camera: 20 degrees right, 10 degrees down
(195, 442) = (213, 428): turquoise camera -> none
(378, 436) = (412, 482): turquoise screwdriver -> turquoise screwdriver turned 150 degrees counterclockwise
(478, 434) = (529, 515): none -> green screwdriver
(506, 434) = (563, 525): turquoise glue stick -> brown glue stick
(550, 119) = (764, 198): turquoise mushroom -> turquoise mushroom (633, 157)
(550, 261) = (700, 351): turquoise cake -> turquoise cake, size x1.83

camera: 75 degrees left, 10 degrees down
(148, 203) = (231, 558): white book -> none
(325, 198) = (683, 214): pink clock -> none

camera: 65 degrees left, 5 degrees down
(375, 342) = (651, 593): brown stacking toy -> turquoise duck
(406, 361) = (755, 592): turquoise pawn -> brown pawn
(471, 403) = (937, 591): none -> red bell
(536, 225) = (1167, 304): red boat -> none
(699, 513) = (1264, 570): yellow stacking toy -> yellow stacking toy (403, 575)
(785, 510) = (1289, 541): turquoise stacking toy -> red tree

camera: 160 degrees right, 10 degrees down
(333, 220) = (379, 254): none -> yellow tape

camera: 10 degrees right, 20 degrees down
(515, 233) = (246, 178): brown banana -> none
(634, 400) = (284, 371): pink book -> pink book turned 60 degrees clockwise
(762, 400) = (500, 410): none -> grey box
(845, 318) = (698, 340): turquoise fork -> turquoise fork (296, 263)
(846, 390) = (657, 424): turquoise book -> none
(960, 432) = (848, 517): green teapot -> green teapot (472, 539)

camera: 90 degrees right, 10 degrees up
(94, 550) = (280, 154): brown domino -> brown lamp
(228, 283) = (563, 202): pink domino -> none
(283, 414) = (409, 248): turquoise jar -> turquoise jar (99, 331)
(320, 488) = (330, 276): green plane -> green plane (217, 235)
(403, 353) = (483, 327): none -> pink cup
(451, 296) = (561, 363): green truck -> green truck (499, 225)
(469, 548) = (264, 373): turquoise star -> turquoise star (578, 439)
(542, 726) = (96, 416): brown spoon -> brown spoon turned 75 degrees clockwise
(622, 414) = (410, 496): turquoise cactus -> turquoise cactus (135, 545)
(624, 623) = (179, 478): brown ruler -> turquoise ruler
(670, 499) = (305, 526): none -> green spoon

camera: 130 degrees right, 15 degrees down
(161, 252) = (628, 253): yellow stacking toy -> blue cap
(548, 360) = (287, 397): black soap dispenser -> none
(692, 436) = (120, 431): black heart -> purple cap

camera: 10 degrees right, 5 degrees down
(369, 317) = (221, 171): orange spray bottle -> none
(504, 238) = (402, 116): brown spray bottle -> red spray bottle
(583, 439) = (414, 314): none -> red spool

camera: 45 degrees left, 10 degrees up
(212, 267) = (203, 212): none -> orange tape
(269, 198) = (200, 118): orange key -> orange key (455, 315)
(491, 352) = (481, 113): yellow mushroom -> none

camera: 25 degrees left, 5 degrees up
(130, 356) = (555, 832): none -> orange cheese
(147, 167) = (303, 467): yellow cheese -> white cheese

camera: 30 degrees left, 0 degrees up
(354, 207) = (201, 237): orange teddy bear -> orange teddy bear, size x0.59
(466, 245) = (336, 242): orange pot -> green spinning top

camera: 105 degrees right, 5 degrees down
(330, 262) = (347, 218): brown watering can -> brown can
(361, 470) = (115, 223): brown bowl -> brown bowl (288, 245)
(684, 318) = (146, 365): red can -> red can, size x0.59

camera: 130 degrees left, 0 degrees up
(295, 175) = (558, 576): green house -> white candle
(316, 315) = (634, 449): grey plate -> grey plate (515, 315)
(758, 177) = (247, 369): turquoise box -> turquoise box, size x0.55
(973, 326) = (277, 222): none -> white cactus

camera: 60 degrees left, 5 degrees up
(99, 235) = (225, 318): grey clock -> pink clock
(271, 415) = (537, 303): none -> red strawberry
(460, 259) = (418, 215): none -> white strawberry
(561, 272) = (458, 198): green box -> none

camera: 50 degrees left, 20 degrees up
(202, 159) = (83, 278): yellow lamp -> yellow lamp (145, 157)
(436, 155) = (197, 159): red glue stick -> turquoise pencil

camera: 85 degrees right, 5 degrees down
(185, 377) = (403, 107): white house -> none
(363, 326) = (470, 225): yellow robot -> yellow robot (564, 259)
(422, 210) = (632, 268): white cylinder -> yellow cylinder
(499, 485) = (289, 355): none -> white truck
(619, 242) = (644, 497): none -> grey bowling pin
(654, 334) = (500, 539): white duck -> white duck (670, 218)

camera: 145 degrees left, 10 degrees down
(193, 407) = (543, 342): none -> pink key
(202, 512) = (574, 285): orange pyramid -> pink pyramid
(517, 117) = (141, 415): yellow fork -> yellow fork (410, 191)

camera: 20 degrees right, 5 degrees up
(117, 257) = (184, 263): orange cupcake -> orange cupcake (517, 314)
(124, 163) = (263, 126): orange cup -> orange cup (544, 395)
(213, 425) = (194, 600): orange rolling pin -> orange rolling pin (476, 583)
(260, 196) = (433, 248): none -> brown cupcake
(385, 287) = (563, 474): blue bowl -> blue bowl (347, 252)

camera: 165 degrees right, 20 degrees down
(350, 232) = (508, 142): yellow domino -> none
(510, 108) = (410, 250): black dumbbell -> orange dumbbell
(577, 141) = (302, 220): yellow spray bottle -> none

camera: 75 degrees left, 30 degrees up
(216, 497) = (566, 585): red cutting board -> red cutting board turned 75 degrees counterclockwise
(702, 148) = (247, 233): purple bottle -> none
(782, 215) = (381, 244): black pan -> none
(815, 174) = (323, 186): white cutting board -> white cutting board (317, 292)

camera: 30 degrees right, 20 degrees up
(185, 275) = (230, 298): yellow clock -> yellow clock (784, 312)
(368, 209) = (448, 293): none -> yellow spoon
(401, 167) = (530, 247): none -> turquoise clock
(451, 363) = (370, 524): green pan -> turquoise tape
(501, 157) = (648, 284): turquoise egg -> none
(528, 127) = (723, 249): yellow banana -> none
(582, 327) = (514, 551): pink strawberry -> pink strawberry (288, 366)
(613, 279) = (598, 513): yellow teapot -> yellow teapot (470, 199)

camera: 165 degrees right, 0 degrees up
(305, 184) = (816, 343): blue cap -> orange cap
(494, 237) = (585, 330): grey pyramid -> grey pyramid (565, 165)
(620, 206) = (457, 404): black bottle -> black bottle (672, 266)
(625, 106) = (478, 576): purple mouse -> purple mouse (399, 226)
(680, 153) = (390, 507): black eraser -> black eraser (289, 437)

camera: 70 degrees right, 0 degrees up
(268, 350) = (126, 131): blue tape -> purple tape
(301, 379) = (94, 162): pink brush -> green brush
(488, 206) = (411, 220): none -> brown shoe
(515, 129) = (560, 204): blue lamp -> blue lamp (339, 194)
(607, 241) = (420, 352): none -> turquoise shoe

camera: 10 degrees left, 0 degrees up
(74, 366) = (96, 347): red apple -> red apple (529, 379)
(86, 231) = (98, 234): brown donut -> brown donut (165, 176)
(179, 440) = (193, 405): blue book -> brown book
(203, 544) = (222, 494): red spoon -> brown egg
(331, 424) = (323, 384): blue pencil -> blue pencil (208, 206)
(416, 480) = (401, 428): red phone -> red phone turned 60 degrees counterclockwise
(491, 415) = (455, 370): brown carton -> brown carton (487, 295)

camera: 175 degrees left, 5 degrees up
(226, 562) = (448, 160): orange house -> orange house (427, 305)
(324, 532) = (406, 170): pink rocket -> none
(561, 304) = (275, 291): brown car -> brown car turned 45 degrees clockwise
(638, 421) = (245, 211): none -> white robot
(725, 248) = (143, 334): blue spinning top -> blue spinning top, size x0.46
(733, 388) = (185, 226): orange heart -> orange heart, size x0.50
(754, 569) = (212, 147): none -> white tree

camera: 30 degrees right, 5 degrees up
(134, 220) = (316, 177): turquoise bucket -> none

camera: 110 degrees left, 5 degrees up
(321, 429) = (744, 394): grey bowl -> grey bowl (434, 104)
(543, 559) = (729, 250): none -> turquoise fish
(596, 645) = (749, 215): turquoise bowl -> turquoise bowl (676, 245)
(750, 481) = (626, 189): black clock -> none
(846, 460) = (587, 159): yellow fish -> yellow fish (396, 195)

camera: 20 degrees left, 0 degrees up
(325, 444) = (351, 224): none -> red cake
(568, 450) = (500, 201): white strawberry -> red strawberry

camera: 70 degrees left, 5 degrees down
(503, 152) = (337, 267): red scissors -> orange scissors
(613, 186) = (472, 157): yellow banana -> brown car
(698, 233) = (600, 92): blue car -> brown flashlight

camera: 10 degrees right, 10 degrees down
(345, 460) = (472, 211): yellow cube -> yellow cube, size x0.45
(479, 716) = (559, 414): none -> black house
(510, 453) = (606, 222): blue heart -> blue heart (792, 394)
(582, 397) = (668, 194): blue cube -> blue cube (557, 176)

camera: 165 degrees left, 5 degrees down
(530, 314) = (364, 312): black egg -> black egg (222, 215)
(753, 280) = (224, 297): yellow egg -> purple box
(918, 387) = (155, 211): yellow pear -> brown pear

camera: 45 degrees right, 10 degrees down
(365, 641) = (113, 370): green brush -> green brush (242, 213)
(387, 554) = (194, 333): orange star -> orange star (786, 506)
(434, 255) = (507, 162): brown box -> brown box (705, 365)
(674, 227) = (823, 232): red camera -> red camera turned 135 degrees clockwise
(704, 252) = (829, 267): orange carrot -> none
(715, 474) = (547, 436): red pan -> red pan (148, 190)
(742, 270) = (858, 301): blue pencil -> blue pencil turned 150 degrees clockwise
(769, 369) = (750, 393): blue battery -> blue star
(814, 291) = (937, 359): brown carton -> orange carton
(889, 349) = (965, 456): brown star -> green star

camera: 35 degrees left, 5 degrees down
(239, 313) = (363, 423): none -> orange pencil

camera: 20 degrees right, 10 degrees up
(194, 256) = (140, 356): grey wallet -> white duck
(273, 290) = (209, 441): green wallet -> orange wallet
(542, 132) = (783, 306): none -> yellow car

- What the task asks: Send back exactly the lines of the listing above starting at the one with "(161, 252) = (628, 253): yellow" and ending at the one with "(369, 317) = (221, 171): orange", inclusive, and no others.

- Exercise output:
(161, 252) = (628, 253): yellow stacking toy -> blue cap
(548, 360) = (287, 397): black soap dispenser -> none
(692, 436) = (120, 431): black heart -> purple cap

camera: 10 degrees right, 5 degrees down
(369, 317) = (221, 171): orange spray bottle -> none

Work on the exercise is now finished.